> _SUPPLIED ENTRIES_:
━━━━━━

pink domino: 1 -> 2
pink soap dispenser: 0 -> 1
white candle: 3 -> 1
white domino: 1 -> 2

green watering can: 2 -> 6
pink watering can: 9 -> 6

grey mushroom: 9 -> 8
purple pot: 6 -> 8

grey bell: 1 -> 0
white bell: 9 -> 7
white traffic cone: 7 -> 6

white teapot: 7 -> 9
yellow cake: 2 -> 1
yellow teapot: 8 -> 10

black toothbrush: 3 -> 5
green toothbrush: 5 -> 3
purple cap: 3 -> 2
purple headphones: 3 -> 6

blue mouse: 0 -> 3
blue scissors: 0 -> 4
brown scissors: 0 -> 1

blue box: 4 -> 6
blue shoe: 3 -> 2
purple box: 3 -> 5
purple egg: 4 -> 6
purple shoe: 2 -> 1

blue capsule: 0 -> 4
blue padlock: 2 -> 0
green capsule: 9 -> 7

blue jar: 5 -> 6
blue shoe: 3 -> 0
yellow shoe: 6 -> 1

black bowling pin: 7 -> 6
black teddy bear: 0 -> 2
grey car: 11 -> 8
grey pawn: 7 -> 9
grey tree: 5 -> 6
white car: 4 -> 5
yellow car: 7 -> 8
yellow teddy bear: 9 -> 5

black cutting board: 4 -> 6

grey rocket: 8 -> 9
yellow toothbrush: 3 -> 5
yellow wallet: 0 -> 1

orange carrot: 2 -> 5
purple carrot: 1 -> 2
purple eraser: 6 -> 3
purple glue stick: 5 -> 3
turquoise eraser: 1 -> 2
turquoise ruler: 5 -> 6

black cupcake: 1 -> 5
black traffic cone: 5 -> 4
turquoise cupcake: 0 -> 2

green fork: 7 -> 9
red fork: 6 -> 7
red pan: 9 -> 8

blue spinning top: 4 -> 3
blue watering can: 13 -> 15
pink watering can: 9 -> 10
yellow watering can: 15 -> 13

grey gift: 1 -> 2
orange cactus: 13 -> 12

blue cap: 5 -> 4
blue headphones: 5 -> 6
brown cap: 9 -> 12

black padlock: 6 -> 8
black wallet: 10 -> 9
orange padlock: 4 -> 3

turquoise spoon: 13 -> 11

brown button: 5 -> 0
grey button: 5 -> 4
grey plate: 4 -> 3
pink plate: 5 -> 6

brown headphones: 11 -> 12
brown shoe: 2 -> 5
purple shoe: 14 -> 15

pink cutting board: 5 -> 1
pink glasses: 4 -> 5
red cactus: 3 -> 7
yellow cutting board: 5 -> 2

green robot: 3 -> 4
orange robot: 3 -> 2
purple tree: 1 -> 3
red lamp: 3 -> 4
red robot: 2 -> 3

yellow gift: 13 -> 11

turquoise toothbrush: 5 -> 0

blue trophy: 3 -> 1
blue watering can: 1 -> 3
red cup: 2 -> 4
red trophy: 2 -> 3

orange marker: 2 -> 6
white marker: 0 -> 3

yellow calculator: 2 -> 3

━━━━━━

> _THE PROBLEM_:
Your response should consist of the full listing, exactly as written.

> _ANSWER TO THIS PROBLEM_:
pink domino: 1 -> 2
pink soap dispenser: 0 -> 1
white candle: 3 -> 1
white domino: 1 -> 2

green watering can: 2 -> 6
pink watering can: 9 -> 6

grey mushroom: 9 -> 8
purple pot: 6 -> 8

grey bell: 1 -> 0
white bell: 9 -> 7
white traffic cone: 7 -> 6

white teapot: 7 -> 9
yellow cake: 2 -> 1
yellow teapot: 8 -> 10

black toothbrush: 3 -> 5
green toothbrush: 5 -> 3
purple cap: 3 -> 2
purple headphones: 3 -> 6

blue mouse: 0 -> 3
blue scissors: 0 -> 4
brown scissors: 0 -> 1

blue box: 4 -> 6
blue shoe: 3 -> 2
purple box: 3 -> 5
purple egg: 4 -> 6
purple shoe: 2 -> 1

blue capsule: 0 -> 4
blue padlock: 2 -> 0
green capsule: 9 -> 7

blue jar: 5 -> 6
blue shoe: 3 -> 0
yellow shoe: 6 -> 1

black bowling pin: 7 -> 6
black teddy bear: 0 -> 2
grey car: 11 -> 8
grey pawn: 7 -> 9
grey tree: 5 -> 6
white car: 4 -> 5
yellow car: 7 -> 8
yellow teddy bear: 9 -> 5

black cutting board: 4 -> 6

grey rocket: 8 -> 9
yellow toothbrush: 3 -> 5
yellow wallet: 0 -> 1

orange carrot: 2 -> 5
purple carrot: 1 -> 2
purple eraser: 6 -> 3
purple glue stick: 5 -> 3
turquoise eraser: 1 -> 2
turquoise ruler: 5 -> 6

black cupcake: 1 -> 5
black traffic cone: 5 -> 4
turquoise cupcake: 0 -> 2

green fork: 7 -> 9
red fork: 6 -> 7
red pan: 9 -> 8

blue spinning top: 4 -> 3
blue watering can: 13 -> 15
pink watering can: 9 -> 10
yellow watering can: 15 -> 13

grey gift: 1 -> 2
orange cactus: 13 -> 12

blue cap: 5 -> 4
blue headphones: 5 -> 6
brown cap: 9 -> 12

black padlock: 6 -> 8
black wallet: 10 -> 9
orange padlock: 4 -> 3

turquoise spoon: 13 -> 11

brown button: 5 -> 0
grey button: 5 -> 4
grey plate: 4 -> 3
pink plate: 5 -> 6

brown headphones: 11 -> 12
brown shoe: 2 -> 5
purple shoe: 14 -> 15

pink cutting board: 5 -> 1
pink glasses: 4 -> 5
red cactus: 3 -> 7
yellow cutting board: 5 -> 2

green robot: 3 -> 4
orange robot: 3 -> 2
purple tree: 1 -> 3
red lamp: 3 -> 4
red robot: 2 -> 3

yellow gift: 13 -> 11

turquoise toothbrush: 5 -> 0

blue trophy: 3 -> 1
blue watering can: 1 -> 3
red cup: 2 -> 4
red trophy: 2 -> 3

orange marker: 2 -> 6
white marker: 0 -> 3

yellow calculator: 2 -> 3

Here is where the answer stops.